INPUT MATERIAL Block Start

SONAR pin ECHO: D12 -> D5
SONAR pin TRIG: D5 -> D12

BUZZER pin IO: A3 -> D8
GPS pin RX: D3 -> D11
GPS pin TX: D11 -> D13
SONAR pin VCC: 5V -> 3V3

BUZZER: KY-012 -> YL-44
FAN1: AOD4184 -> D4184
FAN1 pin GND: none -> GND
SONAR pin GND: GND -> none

INPUT MATERIAL Block End

■ **EXERCISE INSTRUCTIONS**
The records above must each be restated exactly as they stand.

■ **RESPONSE FOR THIS EXERCISE**
SONAR pin ECHO: D12 -> D5
SONAR pin TRIG: D5 -> D12

BUZZER pin IO: A3 -> D8
GPS pin RX: D3 -> D11
GPS pin TX: D11 -> D13
SONAR pin VCC: 5V -> 3V3

BUZZER: KY-012 -> YL-44
FAN1: AOD4184 -> D4184
FAN1 pin GND: none -> GND
SONAR pin GND: GND -> none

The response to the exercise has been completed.